Input ▸

◆ ◆ ◆

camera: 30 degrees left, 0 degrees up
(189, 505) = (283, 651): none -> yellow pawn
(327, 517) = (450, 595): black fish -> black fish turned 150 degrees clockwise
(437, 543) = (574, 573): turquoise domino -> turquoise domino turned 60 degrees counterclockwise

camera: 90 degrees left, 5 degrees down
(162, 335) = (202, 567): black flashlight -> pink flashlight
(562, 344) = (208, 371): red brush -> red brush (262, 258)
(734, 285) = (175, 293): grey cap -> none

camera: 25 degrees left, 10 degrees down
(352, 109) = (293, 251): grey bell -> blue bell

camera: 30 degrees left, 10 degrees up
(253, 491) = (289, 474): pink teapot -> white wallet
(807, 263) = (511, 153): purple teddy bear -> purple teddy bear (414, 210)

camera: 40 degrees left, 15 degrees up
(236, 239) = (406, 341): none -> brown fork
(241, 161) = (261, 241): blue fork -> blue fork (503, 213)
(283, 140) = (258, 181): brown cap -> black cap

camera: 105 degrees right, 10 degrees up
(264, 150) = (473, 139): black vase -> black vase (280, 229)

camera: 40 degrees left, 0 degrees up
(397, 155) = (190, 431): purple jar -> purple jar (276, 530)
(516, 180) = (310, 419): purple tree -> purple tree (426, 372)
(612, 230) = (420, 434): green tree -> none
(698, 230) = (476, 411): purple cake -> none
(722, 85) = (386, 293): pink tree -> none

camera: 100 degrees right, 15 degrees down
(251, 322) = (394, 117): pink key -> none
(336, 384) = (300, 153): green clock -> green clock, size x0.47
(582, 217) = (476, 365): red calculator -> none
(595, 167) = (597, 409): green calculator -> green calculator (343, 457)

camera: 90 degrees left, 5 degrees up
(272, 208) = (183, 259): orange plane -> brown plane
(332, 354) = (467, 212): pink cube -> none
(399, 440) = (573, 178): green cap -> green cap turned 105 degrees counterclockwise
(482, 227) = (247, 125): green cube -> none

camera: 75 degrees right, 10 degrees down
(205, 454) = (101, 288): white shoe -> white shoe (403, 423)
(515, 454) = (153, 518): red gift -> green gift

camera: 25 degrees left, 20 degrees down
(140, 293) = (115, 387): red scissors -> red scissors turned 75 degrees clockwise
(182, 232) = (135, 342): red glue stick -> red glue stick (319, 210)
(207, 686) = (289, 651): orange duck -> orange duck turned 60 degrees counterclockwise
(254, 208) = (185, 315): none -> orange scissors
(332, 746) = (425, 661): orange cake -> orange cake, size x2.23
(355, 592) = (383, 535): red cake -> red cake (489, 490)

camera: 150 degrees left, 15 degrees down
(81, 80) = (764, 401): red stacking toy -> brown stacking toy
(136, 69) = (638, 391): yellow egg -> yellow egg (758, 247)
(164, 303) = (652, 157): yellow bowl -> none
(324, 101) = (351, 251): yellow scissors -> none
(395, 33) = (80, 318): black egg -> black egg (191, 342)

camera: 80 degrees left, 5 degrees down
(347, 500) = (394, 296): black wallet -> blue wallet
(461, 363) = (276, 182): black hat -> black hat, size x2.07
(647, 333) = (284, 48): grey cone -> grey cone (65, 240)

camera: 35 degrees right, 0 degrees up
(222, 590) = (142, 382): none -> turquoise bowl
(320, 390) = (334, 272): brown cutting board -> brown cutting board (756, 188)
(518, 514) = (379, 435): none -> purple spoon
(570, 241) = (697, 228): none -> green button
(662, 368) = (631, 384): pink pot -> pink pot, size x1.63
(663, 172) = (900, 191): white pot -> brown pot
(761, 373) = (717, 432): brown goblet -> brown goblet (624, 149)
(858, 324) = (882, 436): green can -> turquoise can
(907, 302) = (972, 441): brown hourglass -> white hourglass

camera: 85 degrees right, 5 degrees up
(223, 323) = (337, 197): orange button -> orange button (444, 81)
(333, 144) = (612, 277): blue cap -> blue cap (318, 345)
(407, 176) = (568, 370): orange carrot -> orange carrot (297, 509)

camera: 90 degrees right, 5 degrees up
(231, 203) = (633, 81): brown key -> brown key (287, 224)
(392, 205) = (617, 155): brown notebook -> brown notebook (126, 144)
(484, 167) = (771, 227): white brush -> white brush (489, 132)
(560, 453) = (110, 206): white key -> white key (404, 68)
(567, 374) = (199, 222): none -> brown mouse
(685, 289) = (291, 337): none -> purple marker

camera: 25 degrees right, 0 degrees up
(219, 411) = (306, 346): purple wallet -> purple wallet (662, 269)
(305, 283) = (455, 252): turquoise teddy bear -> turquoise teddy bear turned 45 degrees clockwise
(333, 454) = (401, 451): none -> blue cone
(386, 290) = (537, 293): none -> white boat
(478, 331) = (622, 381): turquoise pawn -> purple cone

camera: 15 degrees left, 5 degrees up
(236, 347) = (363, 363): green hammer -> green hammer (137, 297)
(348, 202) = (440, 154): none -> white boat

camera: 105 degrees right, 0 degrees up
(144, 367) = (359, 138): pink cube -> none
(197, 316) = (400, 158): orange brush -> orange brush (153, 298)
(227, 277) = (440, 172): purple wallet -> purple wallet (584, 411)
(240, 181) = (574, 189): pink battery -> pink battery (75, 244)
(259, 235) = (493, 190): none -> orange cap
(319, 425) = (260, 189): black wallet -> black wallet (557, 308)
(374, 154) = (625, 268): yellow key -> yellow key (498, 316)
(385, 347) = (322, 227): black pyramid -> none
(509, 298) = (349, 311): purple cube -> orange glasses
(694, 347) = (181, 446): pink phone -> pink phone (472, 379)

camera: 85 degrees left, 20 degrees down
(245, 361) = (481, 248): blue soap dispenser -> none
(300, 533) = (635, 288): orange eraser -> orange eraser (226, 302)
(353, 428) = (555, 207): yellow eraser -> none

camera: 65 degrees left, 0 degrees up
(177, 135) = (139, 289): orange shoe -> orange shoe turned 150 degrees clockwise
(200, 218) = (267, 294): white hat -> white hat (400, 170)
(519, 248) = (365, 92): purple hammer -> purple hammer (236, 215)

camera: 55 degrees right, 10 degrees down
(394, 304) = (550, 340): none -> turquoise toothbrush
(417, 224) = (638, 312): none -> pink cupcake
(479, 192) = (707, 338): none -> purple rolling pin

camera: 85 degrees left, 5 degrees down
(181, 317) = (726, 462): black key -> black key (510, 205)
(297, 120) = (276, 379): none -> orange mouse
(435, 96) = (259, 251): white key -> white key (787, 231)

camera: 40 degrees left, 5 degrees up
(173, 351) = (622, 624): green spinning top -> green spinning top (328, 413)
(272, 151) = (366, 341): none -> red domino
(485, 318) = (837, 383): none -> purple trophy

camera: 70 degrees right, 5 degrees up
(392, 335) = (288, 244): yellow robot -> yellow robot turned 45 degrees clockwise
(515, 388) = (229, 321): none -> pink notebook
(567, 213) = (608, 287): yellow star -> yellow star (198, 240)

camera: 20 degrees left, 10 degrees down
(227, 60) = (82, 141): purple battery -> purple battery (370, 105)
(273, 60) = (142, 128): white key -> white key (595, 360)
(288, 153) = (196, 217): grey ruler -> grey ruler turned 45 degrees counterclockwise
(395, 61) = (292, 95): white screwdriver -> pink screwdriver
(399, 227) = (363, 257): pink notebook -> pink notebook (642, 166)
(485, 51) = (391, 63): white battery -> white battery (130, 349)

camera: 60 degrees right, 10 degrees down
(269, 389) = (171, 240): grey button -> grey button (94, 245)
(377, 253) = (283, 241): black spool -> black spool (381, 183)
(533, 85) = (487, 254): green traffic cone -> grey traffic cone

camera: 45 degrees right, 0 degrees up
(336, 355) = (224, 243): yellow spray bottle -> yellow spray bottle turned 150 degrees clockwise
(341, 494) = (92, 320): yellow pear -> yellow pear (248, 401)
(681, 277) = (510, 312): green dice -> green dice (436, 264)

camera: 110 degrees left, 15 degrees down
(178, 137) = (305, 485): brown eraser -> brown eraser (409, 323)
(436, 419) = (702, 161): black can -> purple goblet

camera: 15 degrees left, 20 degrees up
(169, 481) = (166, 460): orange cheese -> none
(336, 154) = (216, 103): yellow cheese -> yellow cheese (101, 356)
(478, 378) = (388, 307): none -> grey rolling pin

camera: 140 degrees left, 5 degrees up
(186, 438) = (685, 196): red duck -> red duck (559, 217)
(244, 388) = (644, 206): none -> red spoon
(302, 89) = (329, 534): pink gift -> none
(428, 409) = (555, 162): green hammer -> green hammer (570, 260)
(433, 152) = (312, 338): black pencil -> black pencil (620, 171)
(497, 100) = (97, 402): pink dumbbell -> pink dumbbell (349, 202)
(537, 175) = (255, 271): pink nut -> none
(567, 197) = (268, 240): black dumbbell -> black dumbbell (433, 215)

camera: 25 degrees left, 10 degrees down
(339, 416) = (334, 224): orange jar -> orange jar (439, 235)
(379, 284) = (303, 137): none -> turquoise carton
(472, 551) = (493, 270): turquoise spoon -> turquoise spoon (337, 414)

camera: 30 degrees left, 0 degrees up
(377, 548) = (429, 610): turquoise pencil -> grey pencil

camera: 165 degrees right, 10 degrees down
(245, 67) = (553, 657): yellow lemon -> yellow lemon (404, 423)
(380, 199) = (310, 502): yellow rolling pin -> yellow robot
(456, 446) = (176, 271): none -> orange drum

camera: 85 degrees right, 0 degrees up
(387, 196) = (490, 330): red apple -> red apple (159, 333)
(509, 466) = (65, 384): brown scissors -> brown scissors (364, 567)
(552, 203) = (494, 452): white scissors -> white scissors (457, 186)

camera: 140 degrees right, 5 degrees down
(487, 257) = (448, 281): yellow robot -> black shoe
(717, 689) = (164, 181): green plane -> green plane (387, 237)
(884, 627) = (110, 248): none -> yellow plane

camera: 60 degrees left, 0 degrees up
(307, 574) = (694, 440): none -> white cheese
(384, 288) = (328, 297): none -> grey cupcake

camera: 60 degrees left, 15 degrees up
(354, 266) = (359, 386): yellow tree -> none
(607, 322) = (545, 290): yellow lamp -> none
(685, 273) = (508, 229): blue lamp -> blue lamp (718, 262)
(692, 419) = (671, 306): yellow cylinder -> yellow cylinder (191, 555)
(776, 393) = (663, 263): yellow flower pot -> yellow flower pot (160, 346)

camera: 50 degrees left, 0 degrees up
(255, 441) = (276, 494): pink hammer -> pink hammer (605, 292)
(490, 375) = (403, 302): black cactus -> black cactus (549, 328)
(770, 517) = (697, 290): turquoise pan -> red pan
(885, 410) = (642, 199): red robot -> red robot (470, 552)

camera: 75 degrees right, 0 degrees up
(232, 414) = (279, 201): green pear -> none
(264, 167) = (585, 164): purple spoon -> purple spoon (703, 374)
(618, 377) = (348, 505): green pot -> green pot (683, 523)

◆ ◆ ◆

What to work on ▸ Word for word, restate the lines of the listing above starting at the line with "(283, 140) = (258, 181): brown" and ending at the line with "(395, 33) = (80, 318): black", and nothing outside them.

Completed exercise ▸
(283, 140) = (258, 181): brown cap -> black cap

camera: 105 degrees right, 10 degrees up
(264, 150) = (473, 139): black vase -> black vase (280, 229)

camera: 40 degrees left, 0 degrees up
(397, 155) = (190, 431): purple jar -> purple jar (276, 530)
(516, 180) = (310, 419): purple tree -> purple tree (426, 372)
(612, 230) = (420, 434): green tree -> none
(698, 230) = (476, 411): purple cake -> none
(722, 85) = (386, 293): pink tree -> none

camera: 100 degrees right, 15 degrees down
(251, 322) = (394, 117): pink key -> none
(336, 384) = (300, 153): green clock -> green clock, size x0.47
(582, 217) = (476, 365): red calculator -> none
(595, 167) = (597, 409): green calculator -> green calculator (343, 457)

camera: 90 degrees left, 5 degrees up
(272, 208) = (183, 259): orange plane -> brown plane
(332, 354) = (467, 212): pink cube -> none
(399, 440) = (573, 178): green cap -> green cap turned 105 degrees counterclockwise
(482, 227) = (247, 125): green cube -> none

camera: 75 degrees right, 10 degrees down
(205, 454) = (101, 288): white shoe -> white shoe (403, 423)
(515, 454) = (153, 518): red gift -> green gift

camera: 25 degrees left, 20 degrees down
(140, 293) = (115, 387): red scissors -> red scissors turned 75 degrees clockwise
(182, 232) = (135, 342): red glue stick -> red glue stick (319, 210)
(207, 686) = (289, 651): orange duck -> orange duck turned 60 degrees counterclockwise
(254, 208) = (185, 315): none -> orange scissors
(332, 746) = (425, 661): orange cake -> orange cake, size x2.23
(355, 592) = (383, 535): red cake -> red cake (489, 490)

camera: 150 degrees left, 15 degrees down
(81, 80) = (764, 401): red stacking toy -> brown stacking toy
(136, 69) = (638, 391): yellow egg -> yellow egg (758, 247)
(164, 303) = (652, 157): yellow bowl -> none
(324, 101) = (351, 251): yellow scissors -> none
(395, 33) = (80, 318): black egg -> black egg (191, 342)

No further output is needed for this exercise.